=== Begin Enclosure ===
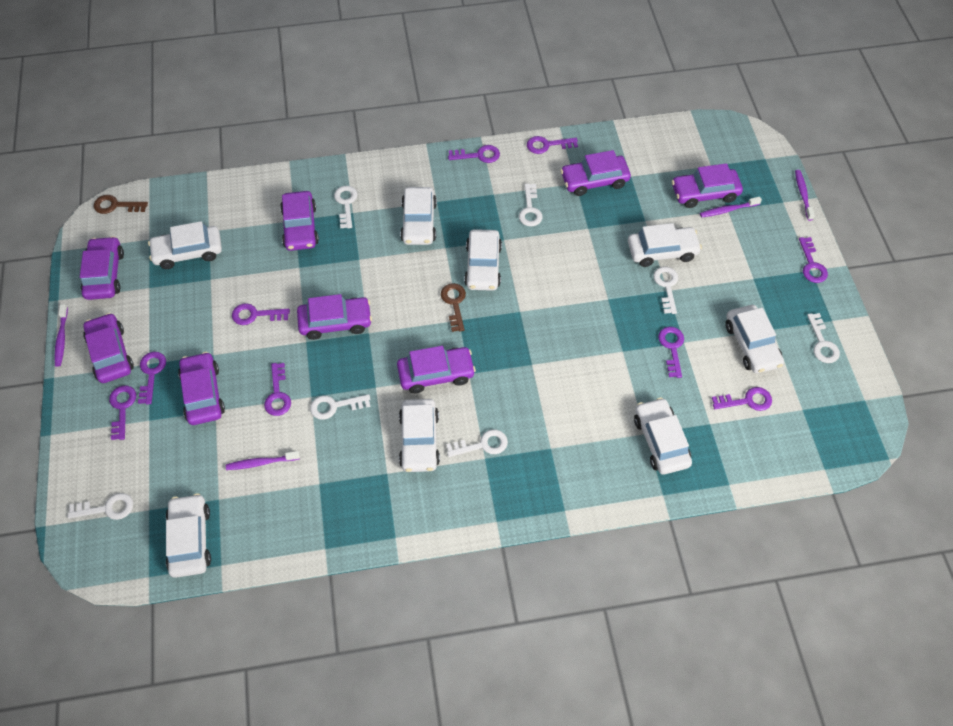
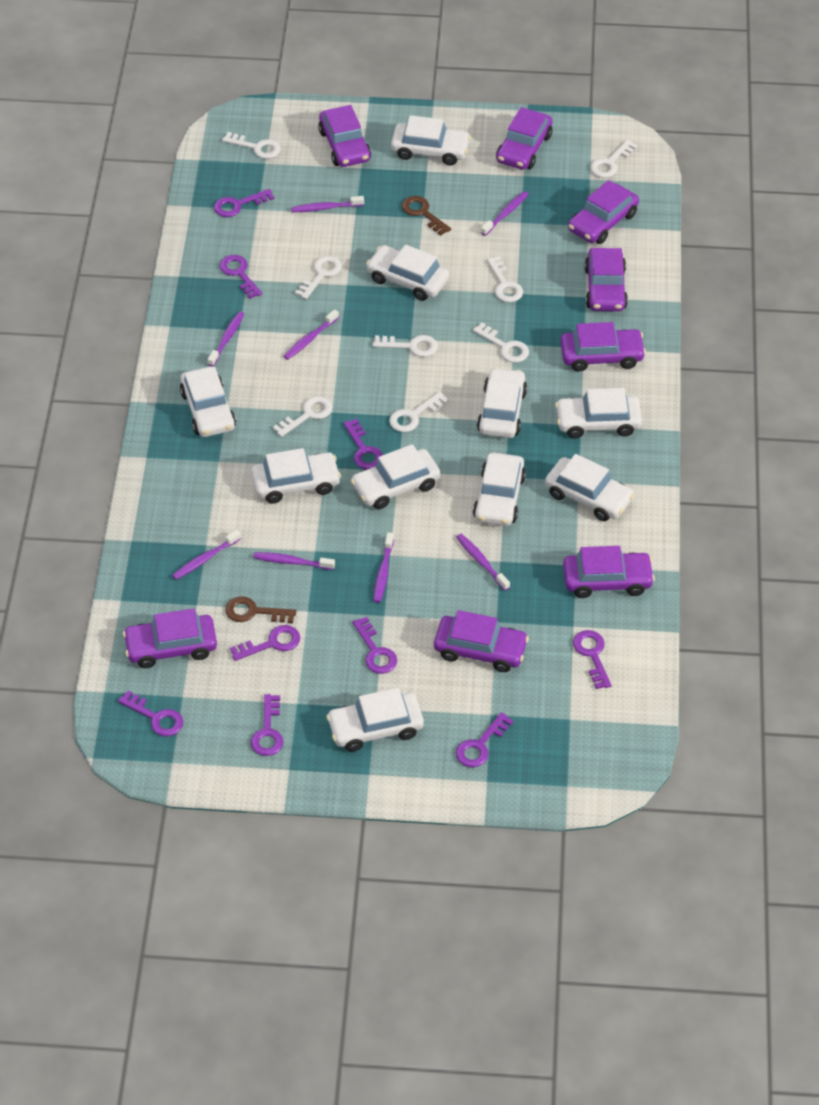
purple toothbrush: 4 -> 8
white car: 8 -> 10
white key: 7 -> 8

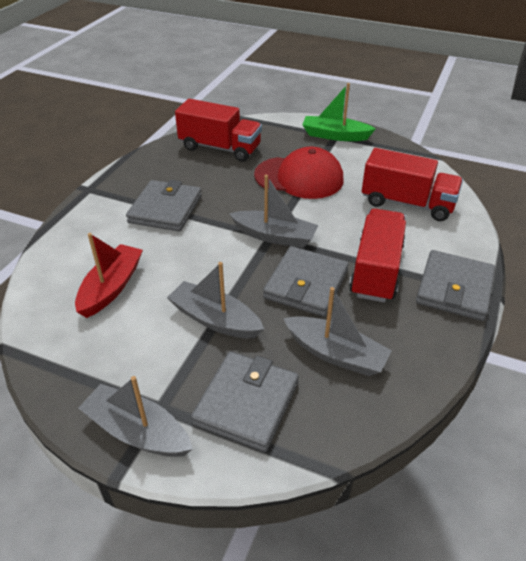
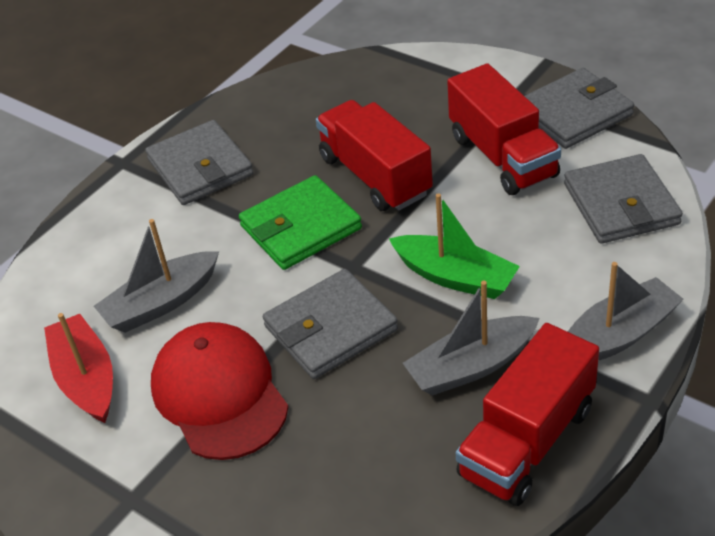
green wallet: 0 -> 1
grey boat: 4 -> 3

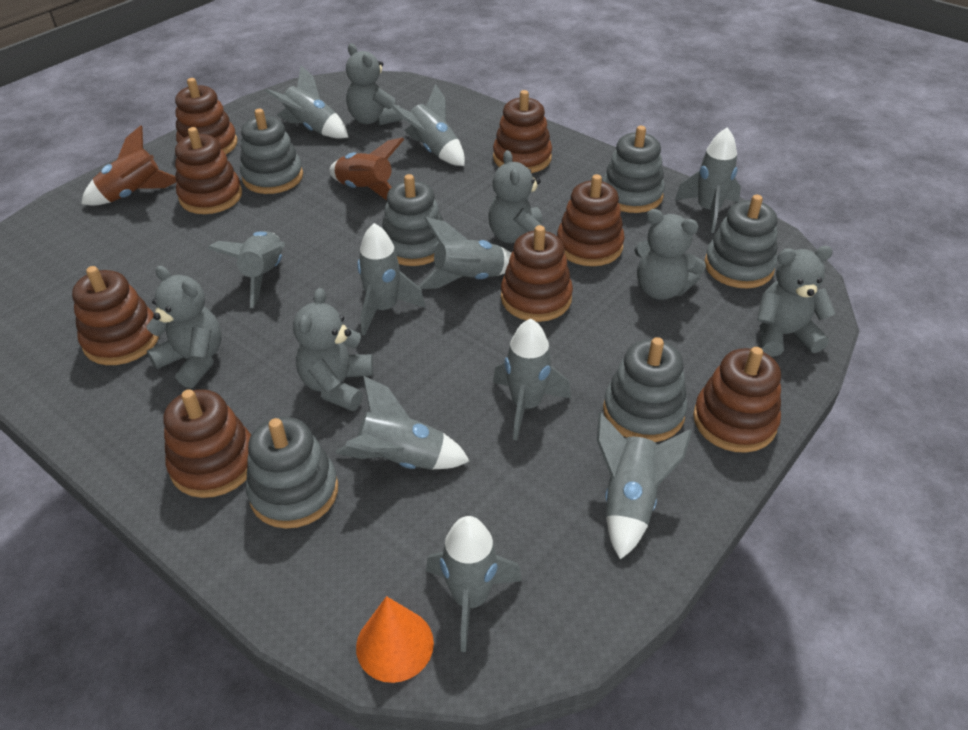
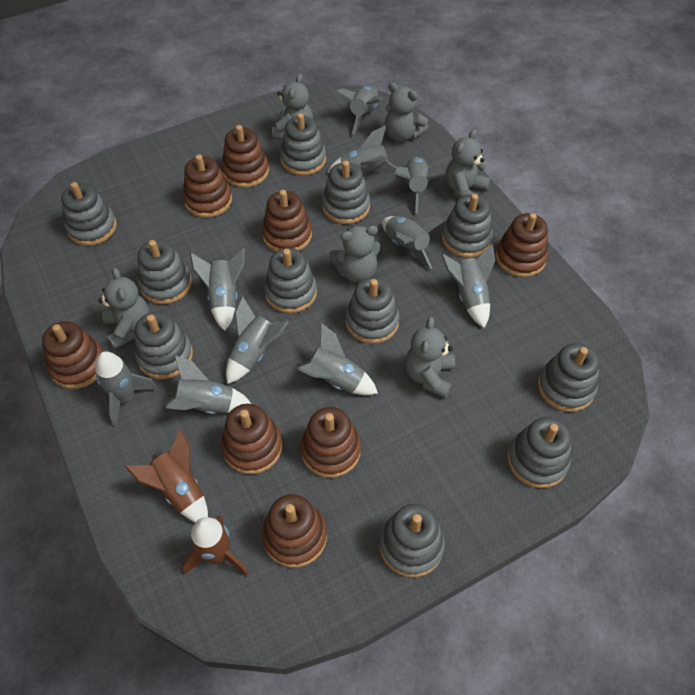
grey stacking toy: 6 -> 11
orange cone: 1 -> 0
=== End Enclosure ===
INSTRUCTIONS FOR THE TASK => From the line holding "white key: 7 -> 8" down to the final line of the entries above, print every line exactly. Pictures do not go in.

SOLUTION FOR THIS TASK =>
white key: 7 -> 8

green wallet: 0 -> 1
grey boat: 4 -> 3

grey stacking toy: 6 -> 11
orange cone: 1 -> 0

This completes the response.